▶ **THE INPUT**
"""
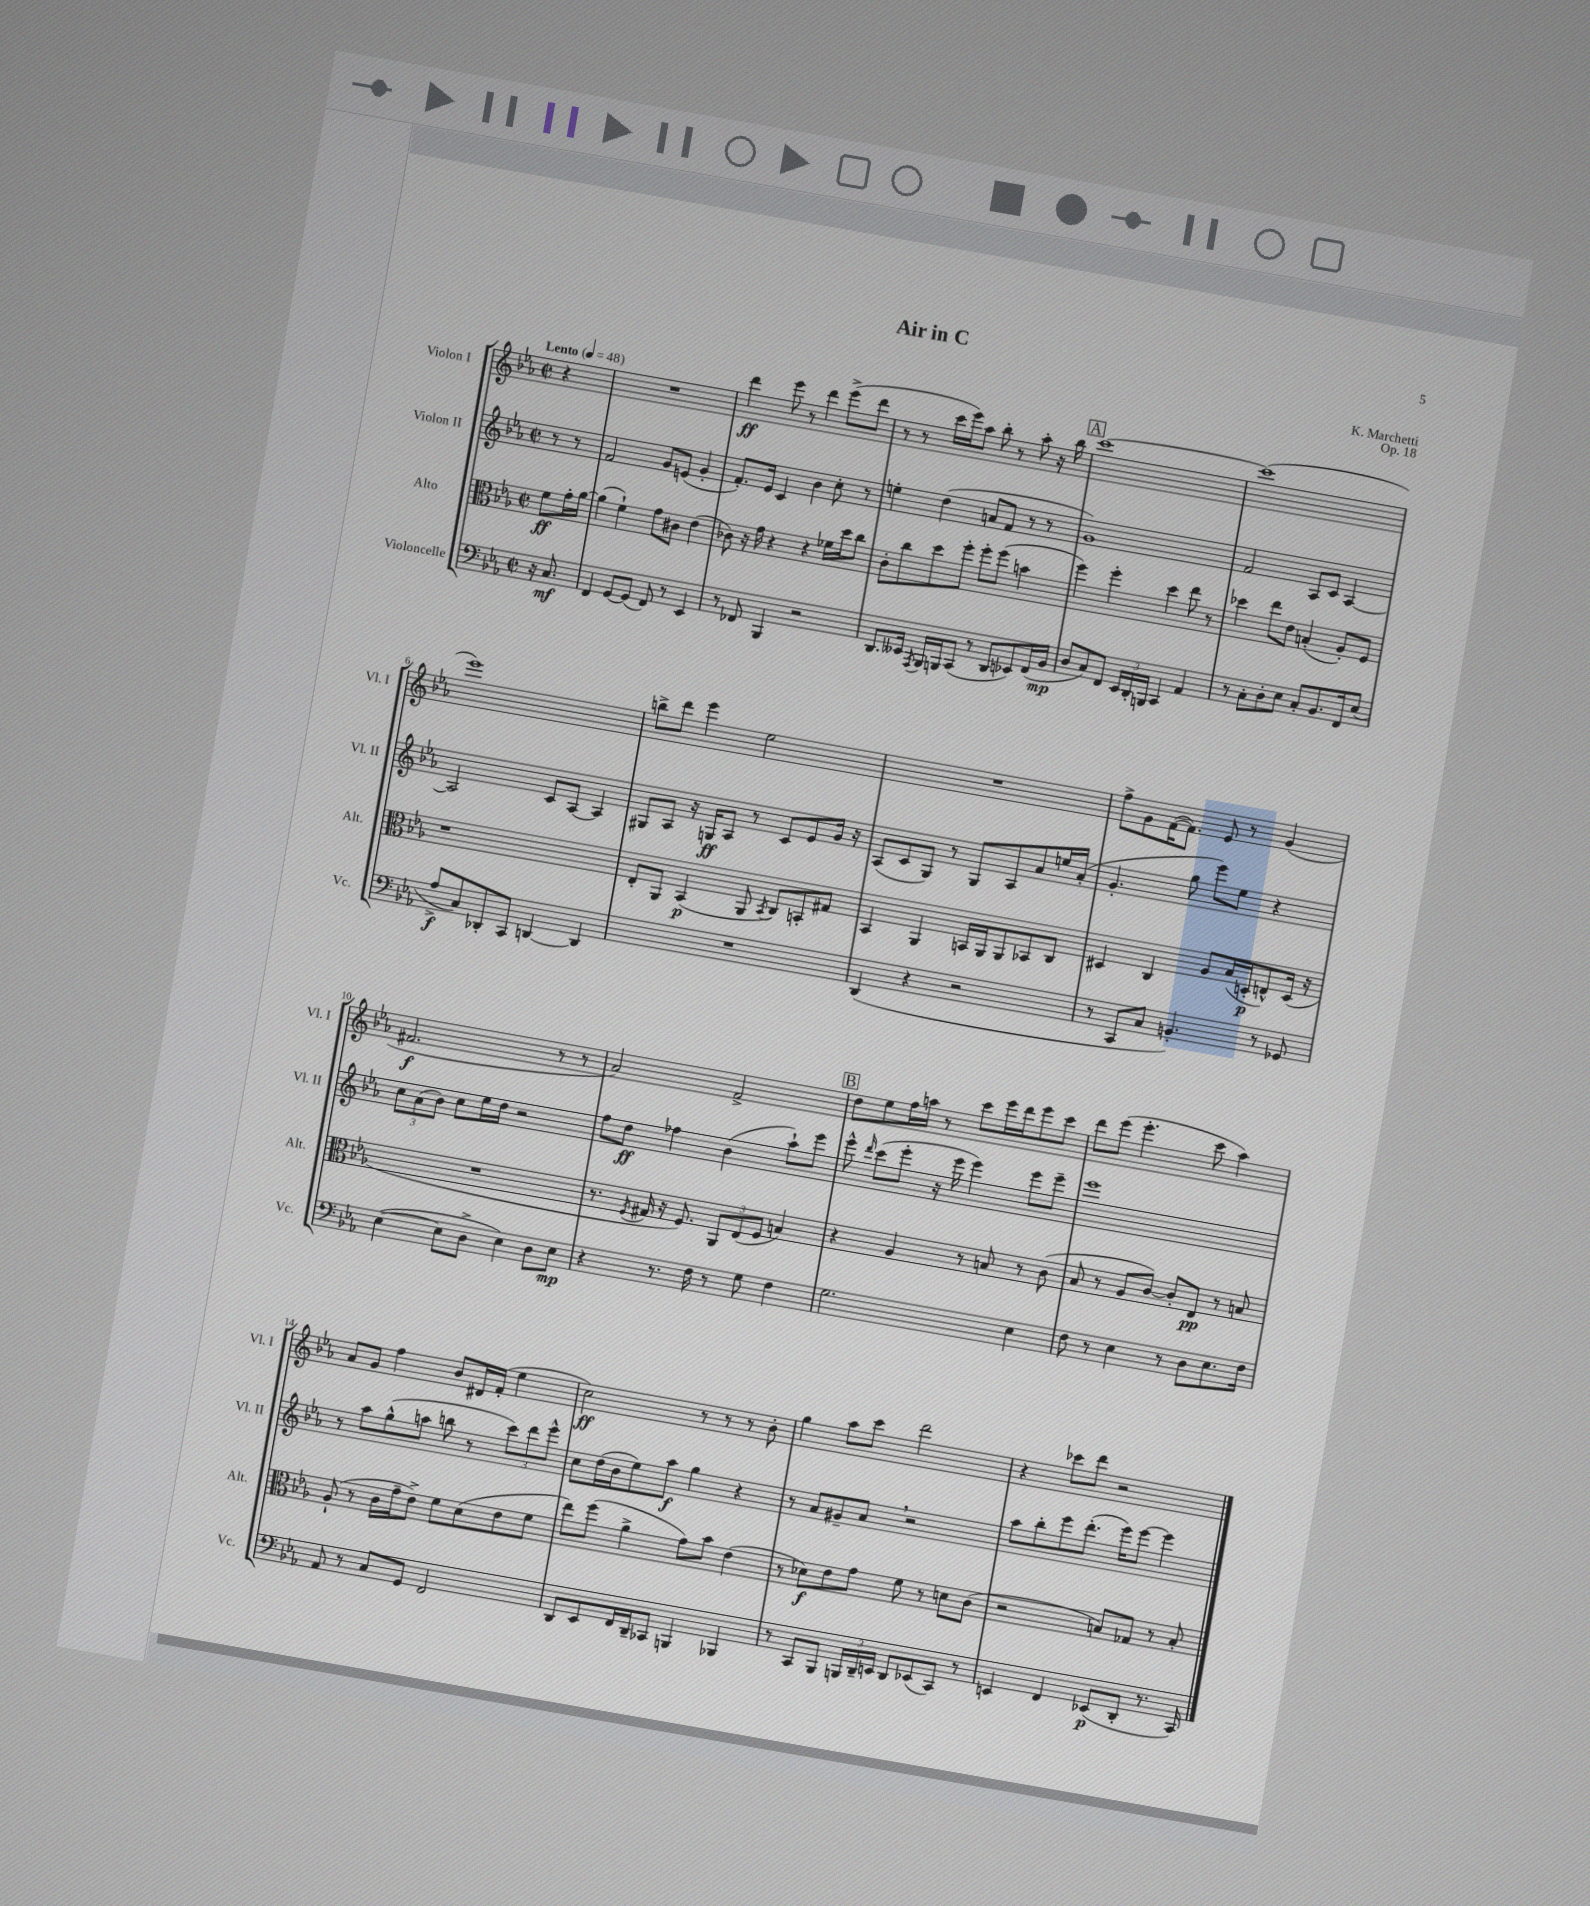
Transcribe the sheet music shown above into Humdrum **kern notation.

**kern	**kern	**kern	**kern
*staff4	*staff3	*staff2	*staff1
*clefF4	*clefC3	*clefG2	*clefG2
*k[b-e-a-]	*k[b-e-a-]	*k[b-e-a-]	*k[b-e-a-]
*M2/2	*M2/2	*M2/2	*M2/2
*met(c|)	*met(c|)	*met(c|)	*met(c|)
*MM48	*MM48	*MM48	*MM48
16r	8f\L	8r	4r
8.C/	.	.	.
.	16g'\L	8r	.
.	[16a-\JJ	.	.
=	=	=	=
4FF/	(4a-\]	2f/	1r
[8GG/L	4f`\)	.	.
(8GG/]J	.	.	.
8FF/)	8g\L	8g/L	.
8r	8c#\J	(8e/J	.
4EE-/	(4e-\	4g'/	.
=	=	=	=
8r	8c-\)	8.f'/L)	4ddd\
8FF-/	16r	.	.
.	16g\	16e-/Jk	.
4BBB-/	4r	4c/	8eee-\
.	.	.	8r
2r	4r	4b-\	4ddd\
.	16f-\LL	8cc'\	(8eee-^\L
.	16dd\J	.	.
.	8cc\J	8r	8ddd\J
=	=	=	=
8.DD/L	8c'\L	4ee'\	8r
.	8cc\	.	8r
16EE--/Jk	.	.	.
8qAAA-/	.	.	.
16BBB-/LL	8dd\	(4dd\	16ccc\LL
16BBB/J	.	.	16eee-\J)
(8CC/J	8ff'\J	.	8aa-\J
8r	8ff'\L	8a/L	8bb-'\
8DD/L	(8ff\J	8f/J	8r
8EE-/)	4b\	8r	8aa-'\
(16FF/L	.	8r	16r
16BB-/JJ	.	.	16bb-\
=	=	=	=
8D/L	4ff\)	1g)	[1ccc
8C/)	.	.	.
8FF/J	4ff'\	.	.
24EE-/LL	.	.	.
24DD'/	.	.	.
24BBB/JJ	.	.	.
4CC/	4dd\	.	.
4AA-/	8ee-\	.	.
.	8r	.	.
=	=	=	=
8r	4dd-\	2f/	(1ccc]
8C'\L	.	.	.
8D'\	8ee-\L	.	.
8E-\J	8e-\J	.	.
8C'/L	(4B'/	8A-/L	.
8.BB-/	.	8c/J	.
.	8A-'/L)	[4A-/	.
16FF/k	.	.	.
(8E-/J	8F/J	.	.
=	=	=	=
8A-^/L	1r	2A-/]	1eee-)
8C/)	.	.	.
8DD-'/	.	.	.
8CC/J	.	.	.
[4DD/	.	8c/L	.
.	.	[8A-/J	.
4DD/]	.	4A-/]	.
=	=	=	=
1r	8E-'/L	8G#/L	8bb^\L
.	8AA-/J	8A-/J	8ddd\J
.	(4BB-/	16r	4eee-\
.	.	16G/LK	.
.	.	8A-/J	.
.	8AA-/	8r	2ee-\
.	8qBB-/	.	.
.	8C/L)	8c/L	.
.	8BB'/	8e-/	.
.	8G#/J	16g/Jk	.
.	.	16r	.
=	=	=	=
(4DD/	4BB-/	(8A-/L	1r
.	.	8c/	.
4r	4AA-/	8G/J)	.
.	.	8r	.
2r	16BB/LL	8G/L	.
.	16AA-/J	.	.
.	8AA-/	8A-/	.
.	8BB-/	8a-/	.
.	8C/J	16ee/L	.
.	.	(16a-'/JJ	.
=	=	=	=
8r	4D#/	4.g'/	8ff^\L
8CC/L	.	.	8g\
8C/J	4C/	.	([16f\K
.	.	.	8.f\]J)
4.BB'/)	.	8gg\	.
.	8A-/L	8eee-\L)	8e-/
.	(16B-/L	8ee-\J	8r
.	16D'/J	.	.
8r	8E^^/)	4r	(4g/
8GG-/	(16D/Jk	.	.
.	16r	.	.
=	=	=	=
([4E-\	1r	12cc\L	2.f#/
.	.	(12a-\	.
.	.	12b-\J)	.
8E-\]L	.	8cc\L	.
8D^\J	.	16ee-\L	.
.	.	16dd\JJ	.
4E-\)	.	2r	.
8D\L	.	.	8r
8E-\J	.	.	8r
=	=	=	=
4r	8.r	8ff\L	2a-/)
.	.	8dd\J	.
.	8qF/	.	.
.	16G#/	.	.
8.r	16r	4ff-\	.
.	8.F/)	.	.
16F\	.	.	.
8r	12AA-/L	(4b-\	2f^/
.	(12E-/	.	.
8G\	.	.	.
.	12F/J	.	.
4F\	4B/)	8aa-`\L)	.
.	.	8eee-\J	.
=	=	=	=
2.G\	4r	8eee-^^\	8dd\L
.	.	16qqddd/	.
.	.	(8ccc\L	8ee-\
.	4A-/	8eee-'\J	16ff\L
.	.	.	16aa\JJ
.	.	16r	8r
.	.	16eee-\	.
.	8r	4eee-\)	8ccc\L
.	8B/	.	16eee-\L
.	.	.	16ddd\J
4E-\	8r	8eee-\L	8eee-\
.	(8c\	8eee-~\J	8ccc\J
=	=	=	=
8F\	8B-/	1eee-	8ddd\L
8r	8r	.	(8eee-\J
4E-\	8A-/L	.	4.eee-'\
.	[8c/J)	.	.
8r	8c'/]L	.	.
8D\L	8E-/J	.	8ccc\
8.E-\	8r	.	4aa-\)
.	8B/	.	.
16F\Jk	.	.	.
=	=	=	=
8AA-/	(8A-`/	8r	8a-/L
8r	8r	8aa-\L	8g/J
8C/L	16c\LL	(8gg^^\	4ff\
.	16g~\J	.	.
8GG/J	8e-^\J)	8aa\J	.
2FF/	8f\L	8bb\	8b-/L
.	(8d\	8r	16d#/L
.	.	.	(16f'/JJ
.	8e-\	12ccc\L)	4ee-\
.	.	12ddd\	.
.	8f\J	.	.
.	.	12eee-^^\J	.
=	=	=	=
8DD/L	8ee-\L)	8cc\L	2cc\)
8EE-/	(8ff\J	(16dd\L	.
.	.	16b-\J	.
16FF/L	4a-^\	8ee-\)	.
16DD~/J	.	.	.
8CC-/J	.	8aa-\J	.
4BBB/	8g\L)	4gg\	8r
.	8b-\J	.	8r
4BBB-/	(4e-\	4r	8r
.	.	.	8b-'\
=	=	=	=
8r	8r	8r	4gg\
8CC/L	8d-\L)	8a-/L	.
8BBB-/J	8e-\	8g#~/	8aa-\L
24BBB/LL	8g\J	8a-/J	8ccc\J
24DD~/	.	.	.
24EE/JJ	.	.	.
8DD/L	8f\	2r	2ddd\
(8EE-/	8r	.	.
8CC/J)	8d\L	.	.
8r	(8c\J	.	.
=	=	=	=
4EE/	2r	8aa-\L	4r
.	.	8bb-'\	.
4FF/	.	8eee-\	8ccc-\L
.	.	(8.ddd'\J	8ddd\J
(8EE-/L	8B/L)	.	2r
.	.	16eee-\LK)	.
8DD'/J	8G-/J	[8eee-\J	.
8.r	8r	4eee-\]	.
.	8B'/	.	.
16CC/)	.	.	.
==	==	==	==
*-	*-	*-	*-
"""
▶ **WHAT TO WORK ON**
Pull out each line of the items above that contains the string "kern", matching case exactly.

▶ **EXERCISE SOLUTION**
Transcribe the sheet music shown above into Humdrum **kern notation.
**kern	**kern	**kern	**kern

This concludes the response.